BEGIN Source data

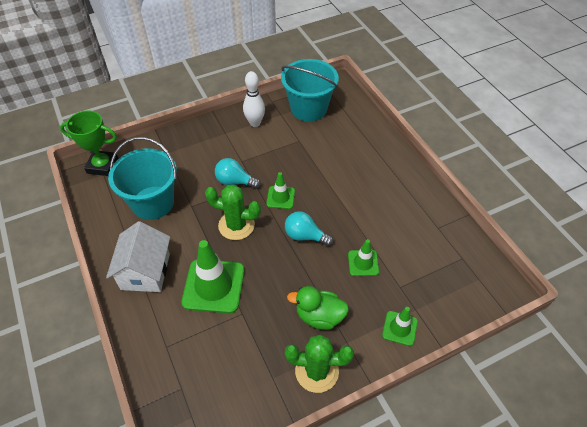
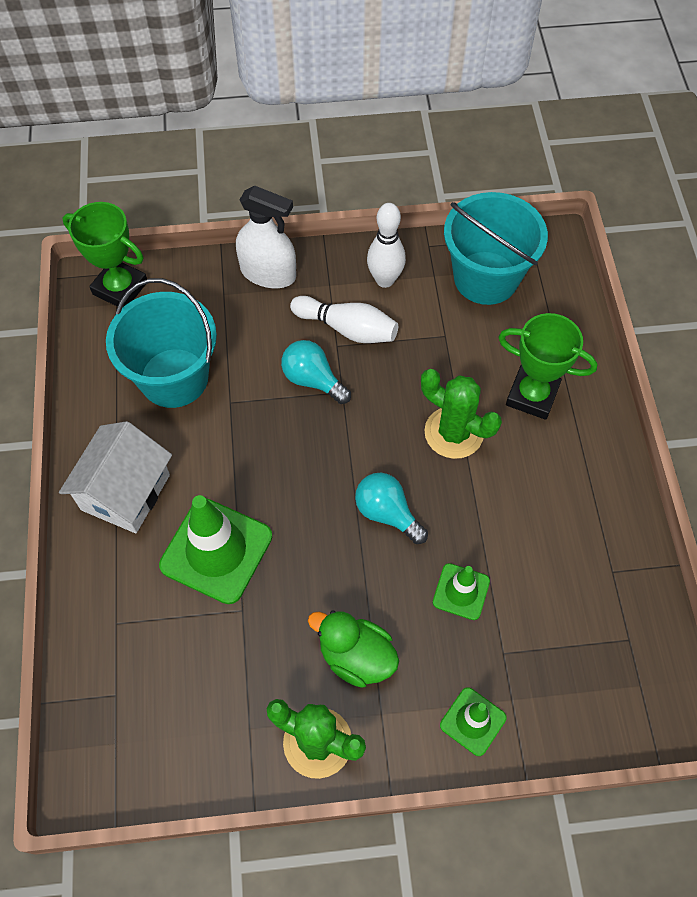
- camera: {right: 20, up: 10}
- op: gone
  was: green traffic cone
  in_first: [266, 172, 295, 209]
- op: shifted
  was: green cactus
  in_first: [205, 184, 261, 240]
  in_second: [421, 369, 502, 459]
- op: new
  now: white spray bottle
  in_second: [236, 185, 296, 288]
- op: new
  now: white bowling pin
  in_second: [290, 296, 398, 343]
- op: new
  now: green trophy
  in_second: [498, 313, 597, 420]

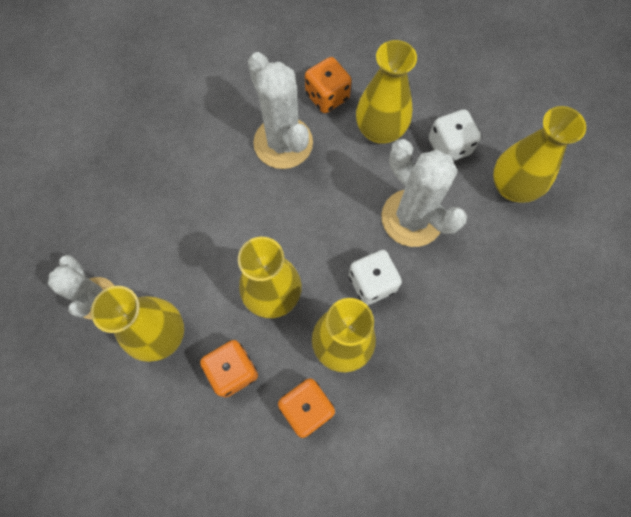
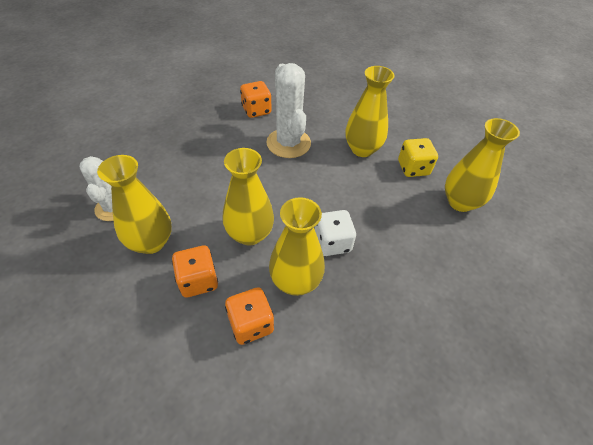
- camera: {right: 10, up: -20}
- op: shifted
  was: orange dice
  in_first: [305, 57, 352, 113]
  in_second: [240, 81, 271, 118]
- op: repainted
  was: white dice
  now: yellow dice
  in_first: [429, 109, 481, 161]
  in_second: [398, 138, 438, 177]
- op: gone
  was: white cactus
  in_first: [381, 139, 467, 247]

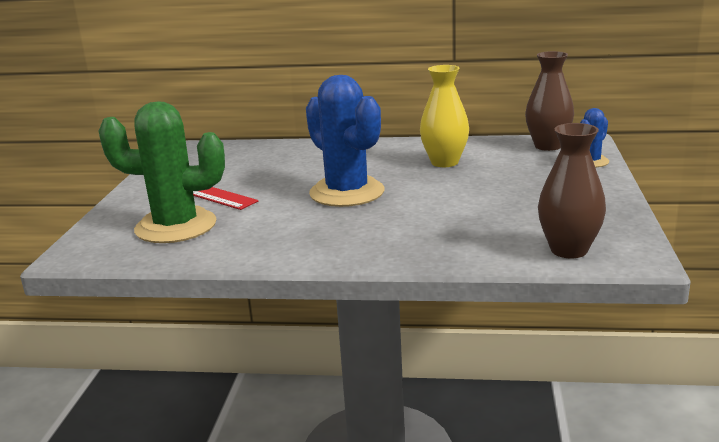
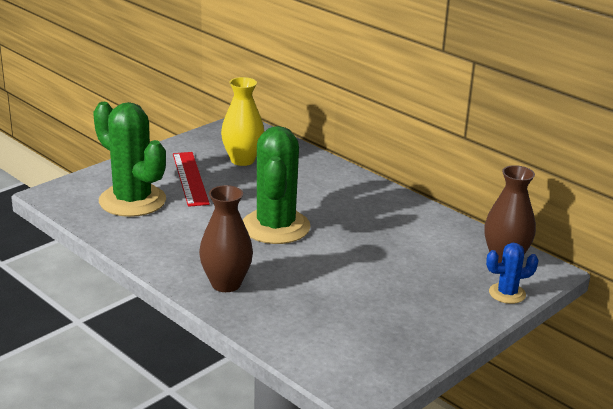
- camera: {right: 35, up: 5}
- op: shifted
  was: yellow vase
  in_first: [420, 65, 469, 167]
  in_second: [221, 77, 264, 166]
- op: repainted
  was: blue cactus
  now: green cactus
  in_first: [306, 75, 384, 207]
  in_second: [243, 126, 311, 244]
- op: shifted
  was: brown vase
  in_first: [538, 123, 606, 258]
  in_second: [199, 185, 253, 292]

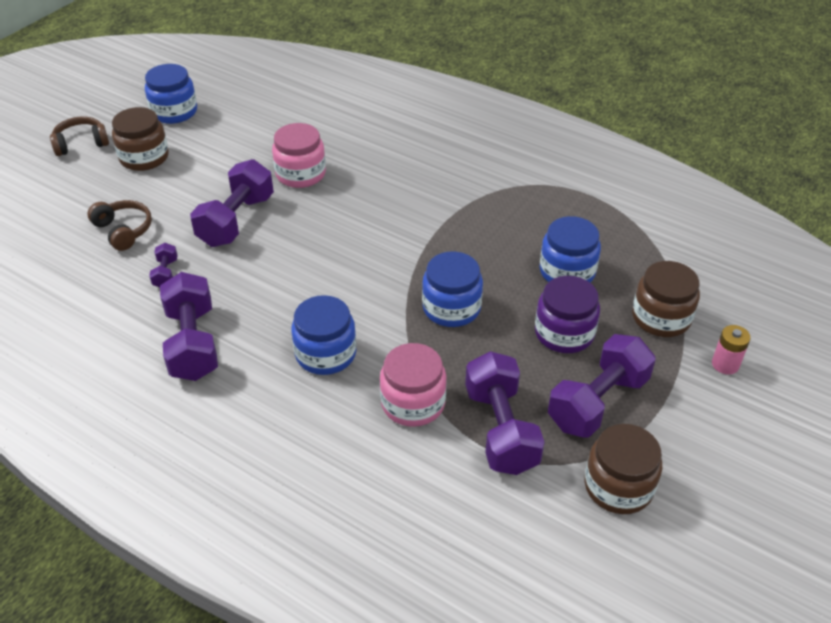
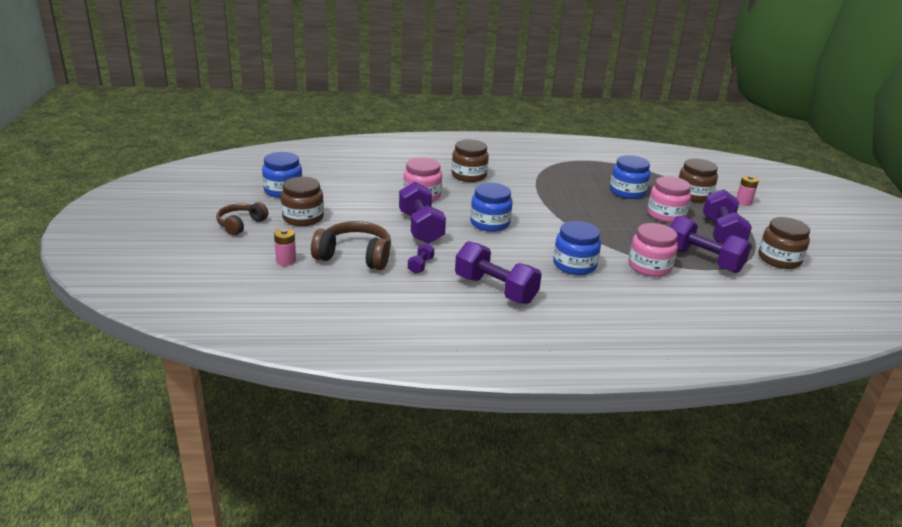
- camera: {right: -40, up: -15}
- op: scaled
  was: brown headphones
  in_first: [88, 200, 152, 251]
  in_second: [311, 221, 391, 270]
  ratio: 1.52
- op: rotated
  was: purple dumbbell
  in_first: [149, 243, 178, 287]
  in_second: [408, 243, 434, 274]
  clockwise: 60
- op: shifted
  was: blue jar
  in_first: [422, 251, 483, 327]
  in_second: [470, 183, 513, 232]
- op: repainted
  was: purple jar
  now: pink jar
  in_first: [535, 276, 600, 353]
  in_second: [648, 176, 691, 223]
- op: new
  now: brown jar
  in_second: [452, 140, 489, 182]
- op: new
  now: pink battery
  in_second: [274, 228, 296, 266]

END Source data

◆ **Directions for this task**:
Could you quote, exactly as they appear, the line containing "in_second: [311, 221, 391, 270]" and every line after it to the end of the records above?

◆ **Expected answer**:
  in_second: [311, 221, 391, 270]
  ratio: 1.52
- op: rotated
  was: purple dumbbell
  in_first: [149, 243, 178, 287]
  in_second: [408, 243, 434, 274]
  clockwise: 60
- op: shifted
  was: blue jar
  in_first: [422, 251, 483, 327]
  in_second: [470, 183, 513, 232]
- op: repainted
  was: purple jar
  now: pink jar
  in_first: [535, 276, 600, 353]
  in_second: [648, 176, 691, 223]
- op: new
  now: brown jar
  in_second: [452, 140, 489, 182]
- op: new
  now: pink battery
  in_second: [274, 228, 296, 266]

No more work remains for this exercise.